- TASK DESCRIPTION: State how many lines in the listing below contain the word "degrees", and write nothing else.

*** Opening RECORDS FOR THE EXERCISE ***

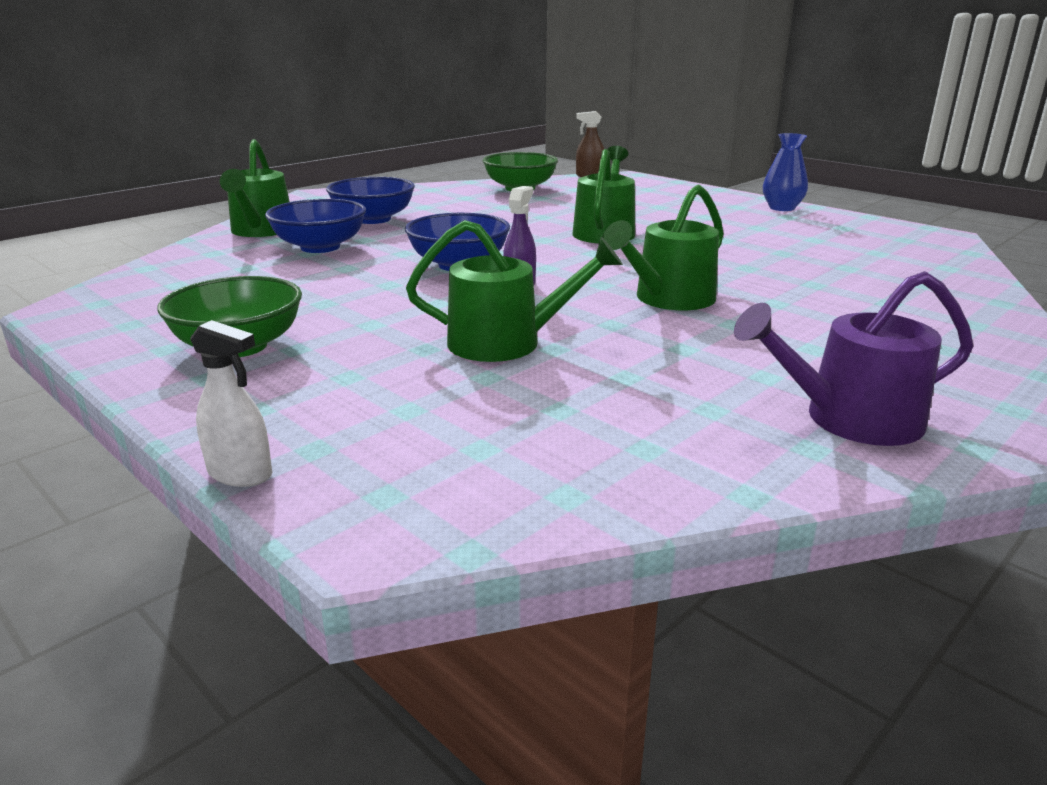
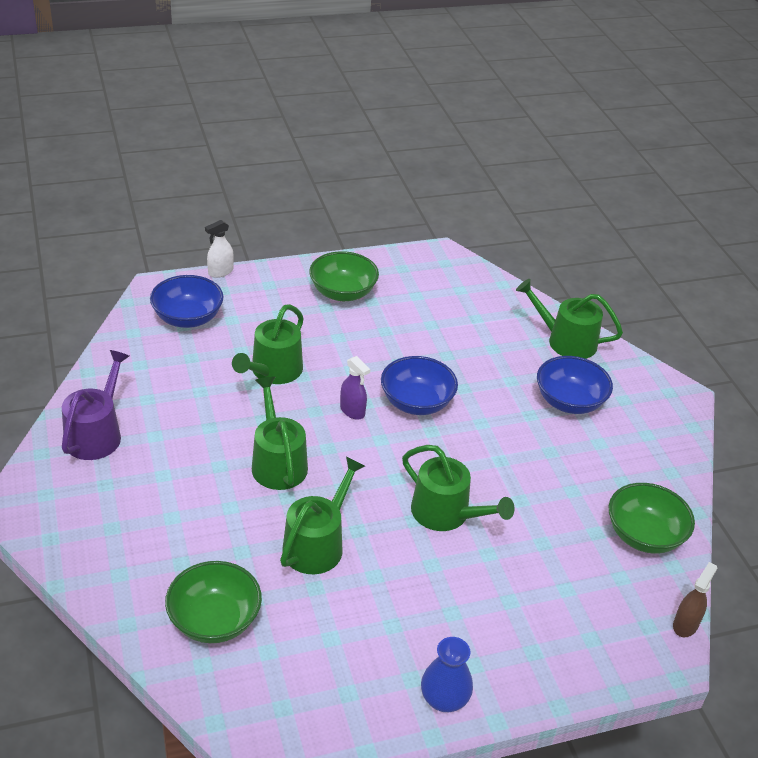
camera: 115 degrees right, 15 degrees up
(320, 247) = (503, 356): blue bowl -> blue bowl (188, 318)
(736, 261) = (317, 544): none -> green watering can
(903, 274) = (214, 620): none -> green bowl

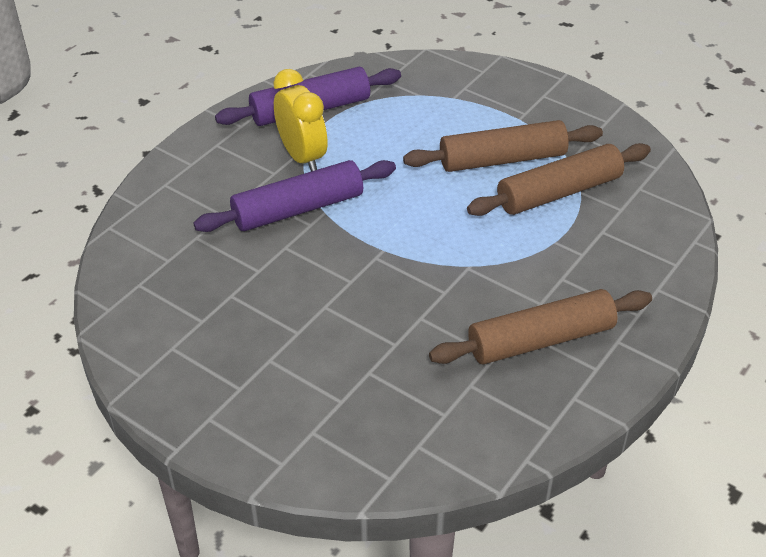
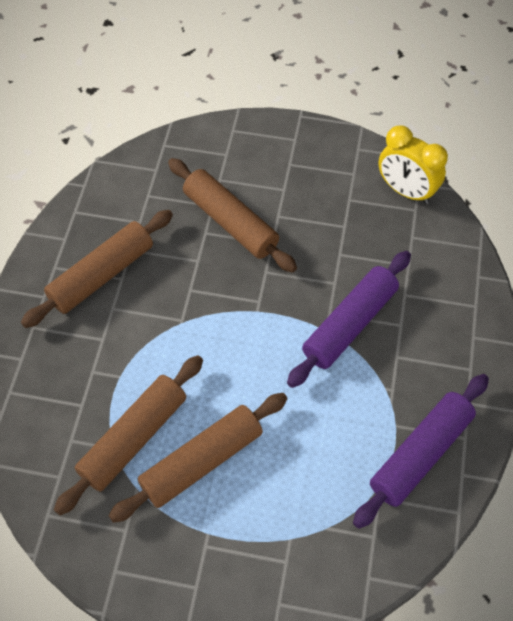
camera: 155 degrees right, 15 degrees up
(302, 157) = (385, 385): yellow clock -> yellow clock (406, 191)
(359, 344) = (230, 222): none -> brown rolling pin

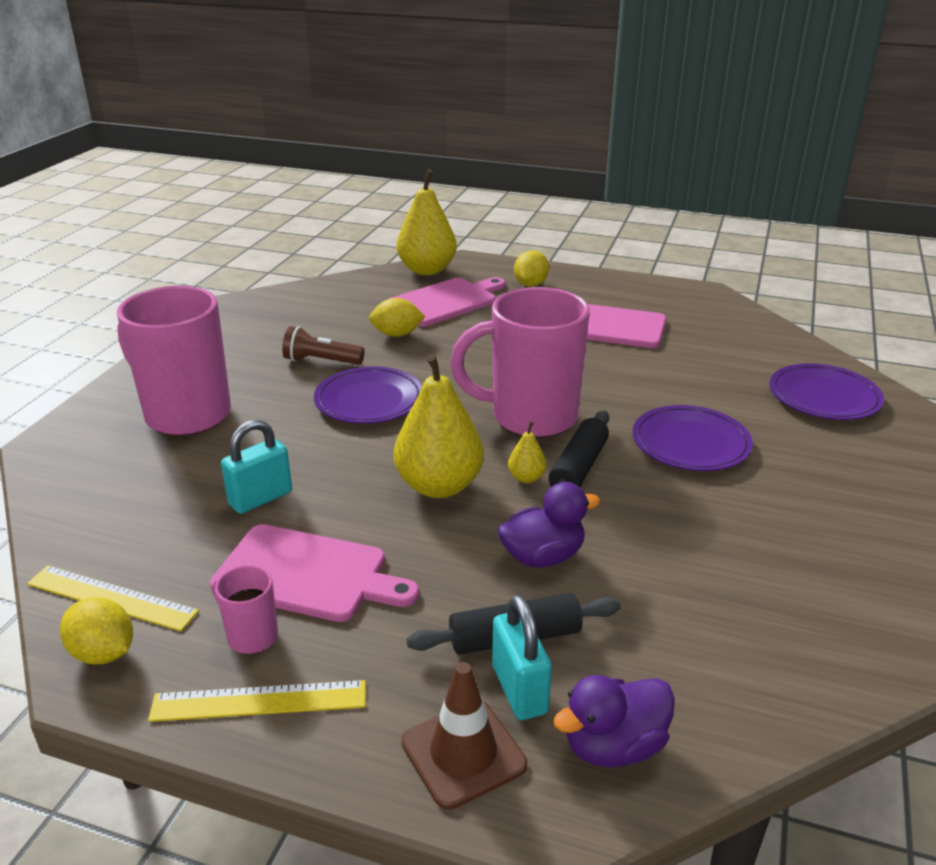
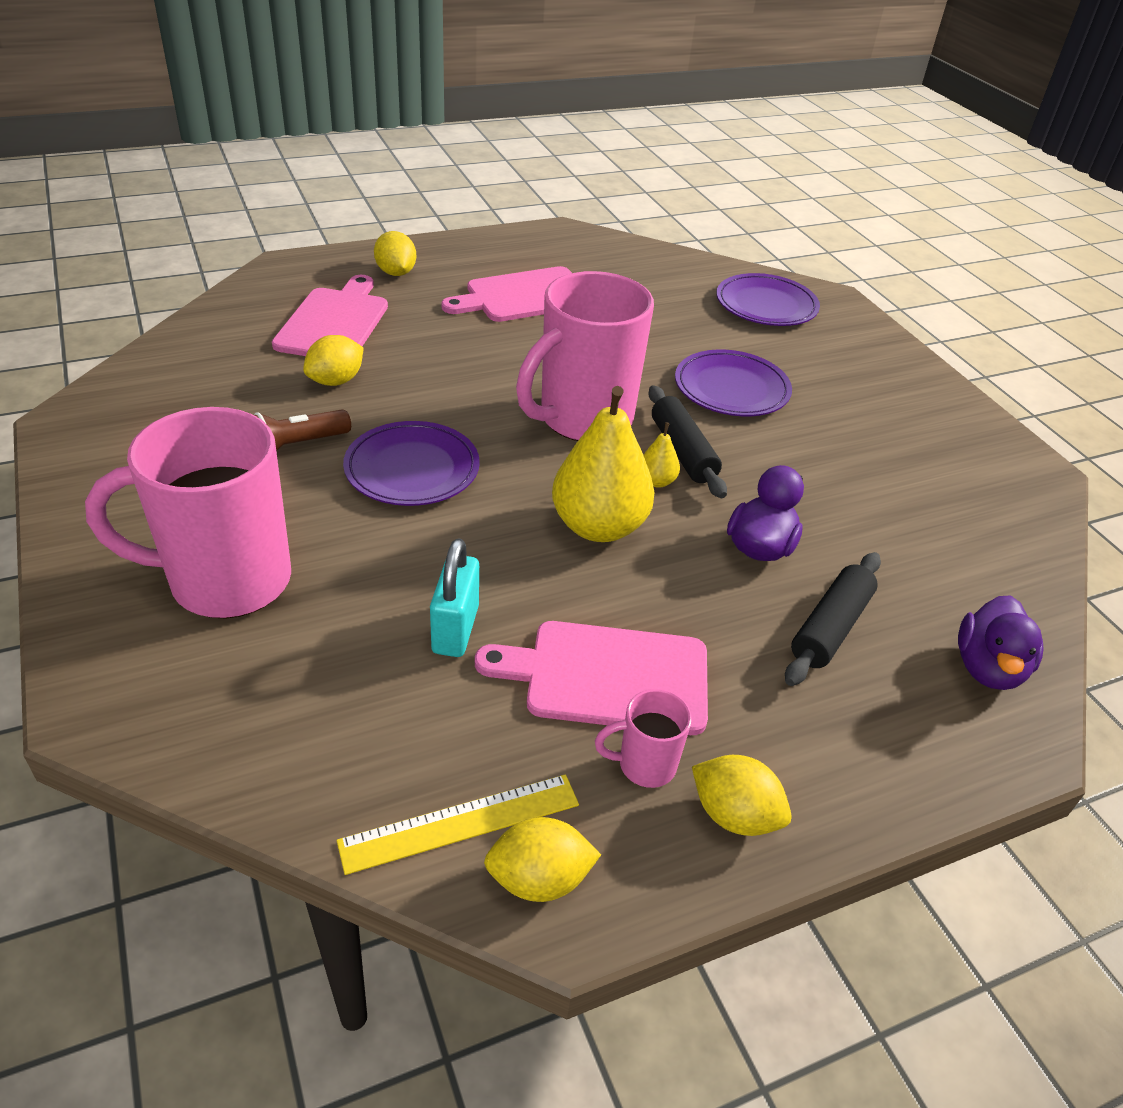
camera: 45 degrees left, 10 degrees up
(259, 701) = (734, 815): yellow ruler -> yellow lemon
(307, 574) = (608, 677): pink cutting board -> pink cutting board turned 150 degrees counterclockwise
(427, 270) = (261, 290): yellow pear -> none
(463, 753) = (919, 742): brown traffic cone -> none
(519, 690) = (886, 667): turquoise padlock -> none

*** Closing RECORDS FOR THE EXERCISE ***

- EXERCISE RESPONSE: 4